Records supplied>
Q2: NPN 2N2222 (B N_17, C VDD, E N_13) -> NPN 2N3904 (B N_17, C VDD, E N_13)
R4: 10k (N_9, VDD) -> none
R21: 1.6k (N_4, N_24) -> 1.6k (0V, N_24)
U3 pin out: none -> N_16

==

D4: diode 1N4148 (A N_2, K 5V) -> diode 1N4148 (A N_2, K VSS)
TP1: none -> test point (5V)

Exercise instructions> In the data above, which lines lie between the line with "Q2: NPN 2N2222" and the line with "U3 pin out: none -> N_16", inclusive? Print those lines exactly and nothing else.

Written answer>
Q2: NPN 2N2222 (B N_17, C VDD, E N_13) -> NPN 2N3904 (B N_17, C VDD, E N_13)
R4: 10k (N_9, VDD) -> none
R21: 1.6k (N_4, N_24) -> 1.6k (0V, N_24)
U3 pin out: none -> N_16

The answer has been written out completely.